Object change descriptions
# # # # # # #
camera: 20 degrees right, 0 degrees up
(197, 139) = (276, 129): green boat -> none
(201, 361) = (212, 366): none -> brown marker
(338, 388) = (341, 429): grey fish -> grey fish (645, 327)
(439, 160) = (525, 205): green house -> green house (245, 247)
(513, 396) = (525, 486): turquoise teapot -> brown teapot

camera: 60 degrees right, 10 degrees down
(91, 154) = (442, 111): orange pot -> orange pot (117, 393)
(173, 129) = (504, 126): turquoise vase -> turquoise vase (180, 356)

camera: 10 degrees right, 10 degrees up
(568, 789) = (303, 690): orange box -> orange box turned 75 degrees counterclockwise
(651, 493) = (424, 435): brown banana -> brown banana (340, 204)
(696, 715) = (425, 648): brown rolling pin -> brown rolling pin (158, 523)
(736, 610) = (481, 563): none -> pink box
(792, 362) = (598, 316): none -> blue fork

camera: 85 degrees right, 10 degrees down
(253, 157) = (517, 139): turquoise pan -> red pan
# # # # # # #
What to work on: Return, exactly as written, only those lines that run from the one with "camera: 85 degrees right, 10 degrees down" to the last line of the data, both of those lines included.

Output of the task:
camera: 85 degrees right, 10 degrees down
(253, 157) = (517, 139): turquoise pan -> red pan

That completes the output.